> [Data extracts]
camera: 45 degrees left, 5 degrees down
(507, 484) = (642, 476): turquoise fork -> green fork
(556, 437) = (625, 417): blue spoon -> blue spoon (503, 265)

...

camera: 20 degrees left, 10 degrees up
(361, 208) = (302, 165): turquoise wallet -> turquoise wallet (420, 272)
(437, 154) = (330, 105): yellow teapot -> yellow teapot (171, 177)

> [Task directions]
Search the material for "left" and copy each matching line.

> [Solution to this task]
camera: 45 degrees left, 5 degrees down
camera: 20 degrees left, 10 degrees up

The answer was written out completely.